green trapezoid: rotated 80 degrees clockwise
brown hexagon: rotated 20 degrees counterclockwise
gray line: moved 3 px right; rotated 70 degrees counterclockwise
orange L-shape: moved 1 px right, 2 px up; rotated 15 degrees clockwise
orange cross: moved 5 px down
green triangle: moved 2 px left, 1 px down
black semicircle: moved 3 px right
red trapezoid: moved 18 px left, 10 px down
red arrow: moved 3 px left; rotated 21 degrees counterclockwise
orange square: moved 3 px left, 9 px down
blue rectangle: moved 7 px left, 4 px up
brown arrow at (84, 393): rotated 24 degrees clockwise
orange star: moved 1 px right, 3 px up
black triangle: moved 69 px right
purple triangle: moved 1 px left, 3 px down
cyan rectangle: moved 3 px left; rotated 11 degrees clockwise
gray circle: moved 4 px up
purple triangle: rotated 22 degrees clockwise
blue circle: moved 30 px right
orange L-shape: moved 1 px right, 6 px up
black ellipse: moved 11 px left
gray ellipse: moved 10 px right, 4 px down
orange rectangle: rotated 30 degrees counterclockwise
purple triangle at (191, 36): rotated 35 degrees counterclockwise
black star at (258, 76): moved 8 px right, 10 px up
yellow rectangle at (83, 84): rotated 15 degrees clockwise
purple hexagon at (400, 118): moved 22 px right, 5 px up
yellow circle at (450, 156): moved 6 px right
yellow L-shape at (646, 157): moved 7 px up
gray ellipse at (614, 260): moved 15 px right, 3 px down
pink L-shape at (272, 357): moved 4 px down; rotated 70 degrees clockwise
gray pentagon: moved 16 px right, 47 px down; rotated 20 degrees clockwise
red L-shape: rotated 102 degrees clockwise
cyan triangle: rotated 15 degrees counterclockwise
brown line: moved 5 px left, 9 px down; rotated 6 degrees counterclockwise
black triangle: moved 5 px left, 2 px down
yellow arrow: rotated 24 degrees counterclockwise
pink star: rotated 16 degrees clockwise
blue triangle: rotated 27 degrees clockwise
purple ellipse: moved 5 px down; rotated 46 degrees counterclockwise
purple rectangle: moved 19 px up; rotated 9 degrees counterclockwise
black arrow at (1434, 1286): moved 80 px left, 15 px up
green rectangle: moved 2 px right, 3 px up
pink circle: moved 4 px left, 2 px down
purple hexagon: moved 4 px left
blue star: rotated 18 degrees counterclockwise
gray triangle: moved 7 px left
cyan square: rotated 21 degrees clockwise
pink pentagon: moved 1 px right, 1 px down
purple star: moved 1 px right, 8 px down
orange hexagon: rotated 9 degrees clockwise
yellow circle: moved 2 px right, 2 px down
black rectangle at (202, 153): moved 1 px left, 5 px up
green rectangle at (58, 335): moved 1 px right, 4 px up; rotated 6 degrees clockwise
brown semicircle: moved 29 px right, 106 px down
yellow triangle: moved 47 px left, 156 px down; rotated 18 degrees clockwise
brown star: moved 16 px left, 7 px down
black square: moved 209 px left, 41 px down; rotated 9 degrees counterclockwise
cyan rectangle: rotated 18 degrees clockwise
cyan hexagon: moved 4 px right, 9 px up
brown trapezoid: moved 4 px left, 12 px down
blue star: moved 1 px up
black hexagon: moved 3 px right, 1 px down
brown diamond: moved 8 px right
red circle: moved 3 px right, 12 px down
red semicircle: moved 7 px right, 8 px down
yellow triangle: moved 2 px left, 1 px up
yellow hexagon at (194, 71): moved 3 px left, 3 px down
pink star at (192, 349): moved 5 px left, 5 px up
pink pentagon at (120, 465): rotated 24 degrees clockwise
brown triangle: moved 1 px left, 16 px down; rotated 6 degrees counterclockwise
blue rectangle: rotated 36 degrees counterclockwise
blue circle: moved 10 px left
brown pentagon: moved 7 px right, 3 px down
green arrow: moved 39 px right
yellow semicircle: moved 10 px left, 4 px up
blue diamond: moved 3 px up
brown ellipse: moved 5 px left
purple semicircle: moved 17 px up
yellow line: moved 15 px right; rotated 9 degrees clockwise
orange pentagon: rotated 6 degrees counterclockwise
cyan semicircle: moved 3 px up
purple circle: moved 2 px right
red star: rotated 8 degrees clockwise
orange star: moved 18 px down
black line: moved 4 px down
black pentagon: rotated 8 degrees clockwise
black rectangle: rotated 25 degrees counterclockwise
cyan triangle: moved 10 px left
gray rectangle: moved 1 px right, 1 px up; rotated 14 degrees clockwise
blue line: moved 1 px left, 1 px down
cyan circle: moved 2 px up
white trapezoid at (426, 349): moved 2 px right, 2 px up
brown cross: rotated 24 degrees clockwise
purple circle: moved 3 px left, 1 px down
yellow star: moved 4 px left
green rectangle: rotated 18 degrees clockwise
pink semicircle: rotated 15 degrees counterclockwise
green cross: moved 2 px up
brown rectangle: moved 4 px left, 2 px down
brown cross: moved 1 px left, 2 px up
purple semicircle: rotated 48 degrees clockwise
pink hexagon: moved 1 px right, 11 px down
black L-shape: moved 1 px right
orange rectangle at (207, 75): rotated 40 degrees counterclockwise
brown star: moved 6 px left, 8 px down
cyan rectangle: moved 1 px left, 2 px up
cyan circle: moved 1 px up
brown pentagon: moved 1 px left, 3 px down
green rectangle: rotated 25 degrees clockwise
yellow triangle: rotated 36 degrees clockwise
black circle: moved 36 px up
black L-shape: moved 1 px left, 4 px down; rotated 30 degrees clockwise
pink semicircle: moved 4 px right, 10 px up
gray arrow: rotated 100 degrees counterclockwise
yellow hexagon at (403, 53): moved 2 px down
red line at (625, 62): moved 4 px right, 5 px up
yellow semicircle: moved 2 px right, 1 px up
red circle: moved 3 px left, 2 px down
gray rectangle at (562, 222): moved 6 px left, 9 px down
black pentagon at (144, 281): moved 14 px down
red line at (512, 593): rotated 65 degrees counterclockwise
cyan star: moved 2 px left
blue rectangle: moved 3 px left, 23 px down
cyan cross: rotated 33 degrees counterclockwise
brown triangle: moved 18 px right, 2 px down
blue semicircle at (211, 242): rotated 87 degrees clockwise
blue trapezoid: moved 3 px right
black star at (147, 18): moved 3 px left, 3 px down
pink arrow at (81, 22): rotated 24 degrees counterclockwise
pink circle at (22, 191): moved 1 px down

☆ ☆ ☆ ☆ ☆

● **WORK TASK**
Show all lines in the entries above where the string "shape" appears.

● **RESULT OF THE EXERCISE**
orange L-shape: moved 1 px right, 2 px up; rotated 15 degrees clockwise
orange L-shape: moved 1 px right, 6 px up
yellow L-shape at (646, 157): moved 7 px up
pink L-shape at (272, 357): moved 4 px down; rotated 70 degrees clockwise
red L-shape: rotated 102 degrees clockwise
black L-shape: moved 1 px right
black L-shape: moved 1 px left, 4 px down; rotated 30 degrees clockwise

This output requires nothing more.